Start of SOURCE MATERIAL

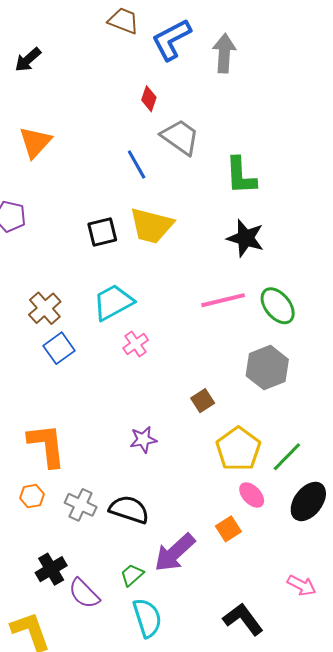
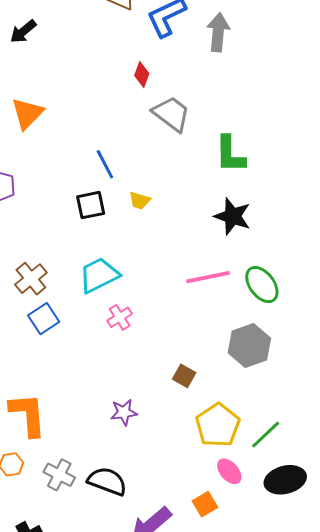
blue line: (137, 165) -> (105, 164), moved
yellow trapezoid: (151, 226) -> (140, 200), size x0.5
brown square: (203, 401) -> (184, 376), turned -30
black ellipse: (308, 501) -> (285, 480), turned 36

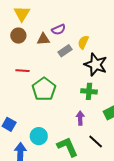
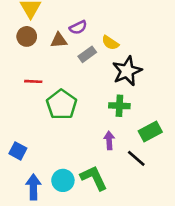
yellow semicircle: (83, 42) -> (110, 43), turned -80
black star: (96, 65) -> (127, 71), turned 30
cyan circle: (39, 136) -> (63, 180), moved
black line: (96, 142) -> (136, 158), moved

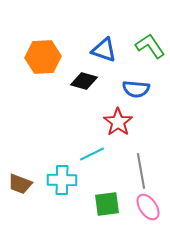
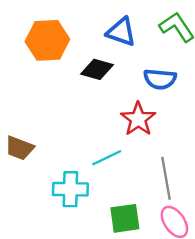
brown trapezoid: (20, 184) -> (20, 148), moved

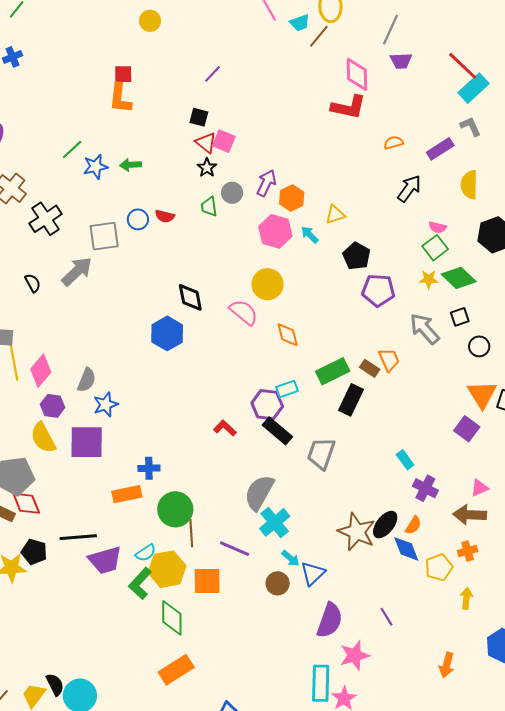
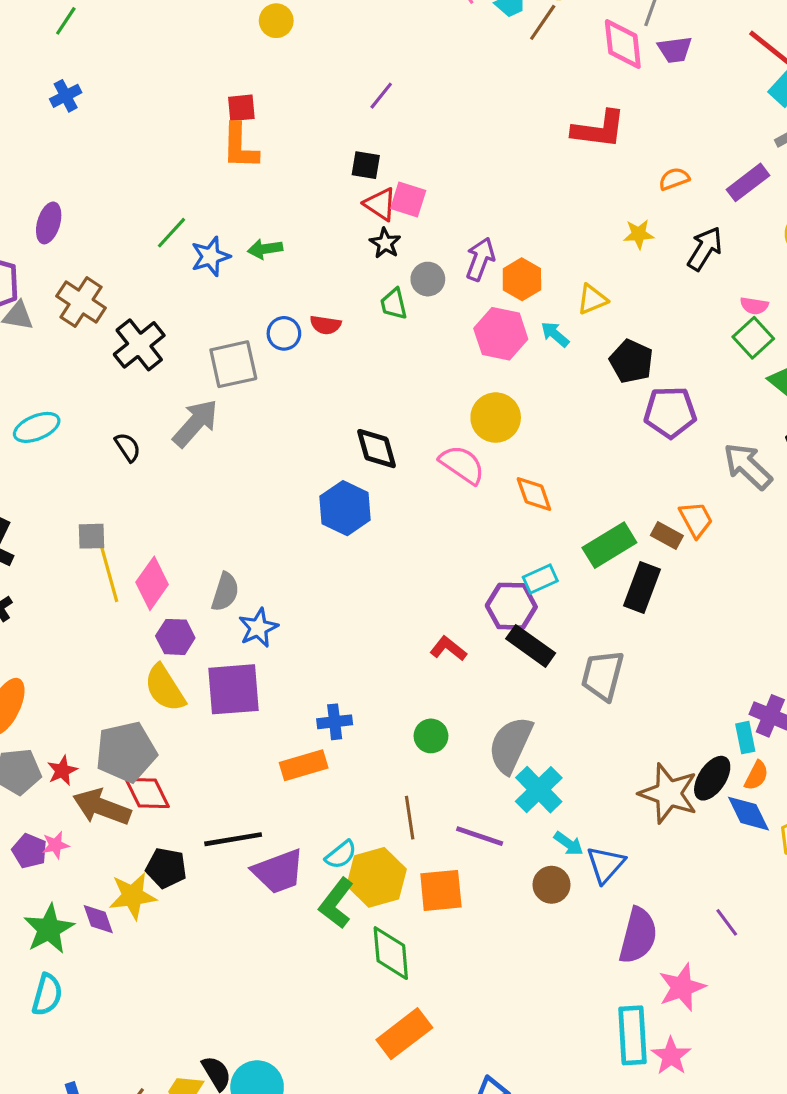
pink diamond: (357, 74) -> (623, 44), moved
yellow star: (429, 279) -> (639, 234), moved
cyan rectangle: (405, 460) -> (745, 738), moved, turned 30
green circle: (175, 509) -> (431, 736), moved, size x0.6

End of SOURCE MATERIAL

◆ EXERCISE DETAILS: No pictures should appear in the copy. Reproduce exactly the lines from the line containing "brown square: (203, 401)" through the last line of the data, inclusive.

◆ SOLUTION FOR THIS TASK:
brown square: (203, 401) -> (184, 376), turned -30
black ellipse: (308, 501) -> (285, 480), turned 36

yellow semicircle: (83, 42) -> (110, 43), turned -80
black star: (96, 65) -> (127, 71), turned 30
cyan circle: (39, 136) -> (63, 180), moved
black line: (96, 142) -> (136, 158), moved

brown trapezoid: (20, 184) -> (20, 148), moved

pink diamond: (357, 74) -> (623, 44), moved
yellow star: (429, 279) -> (639, 234), moved
cyan rectangle: (405, 460) -> (745, 738), moved, turned 30
green circle: (175, 509) -> (431, 736), moved, size x0.6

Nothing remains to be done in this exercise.